-- DATA TO PROCESS follows --

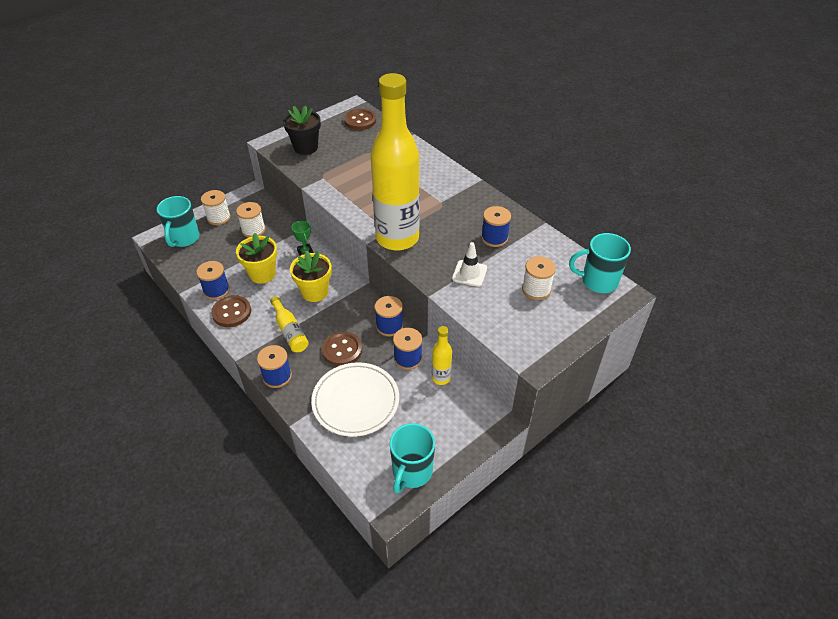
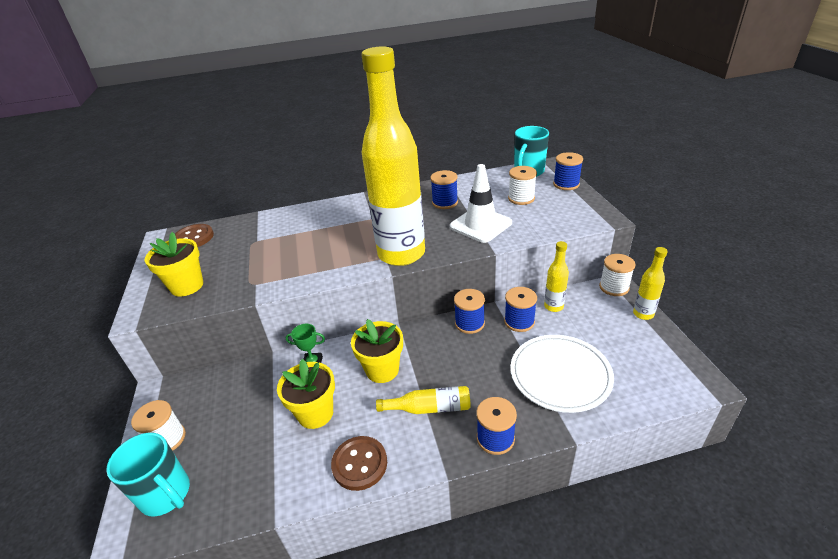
camera: 60 degrees left, 10 degrees down
(216, 290) = (306, 473): blue spool -> blue spool (566, 184)
(253, 230) = (229, 404): white spool -> white spool (614, 287)
(305, 147) = (187, 286): black flower pot -> yellow flower pot
(342, 350) = (483, 368): brown button -> none
(411, 472) = (663, 356): turquoise mug -> none
(465, 449) = (643, 314): none -> yellow bottle
(469, 273) = (480, 225): white traffic cone -> white traffic cone, size x1.60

-- DATA TO PROCESS concluded --

### GOAL OF THE EXERCISE
Say how many lines in the records hold the string "white", please, and add no other words.

### RESPONSE
2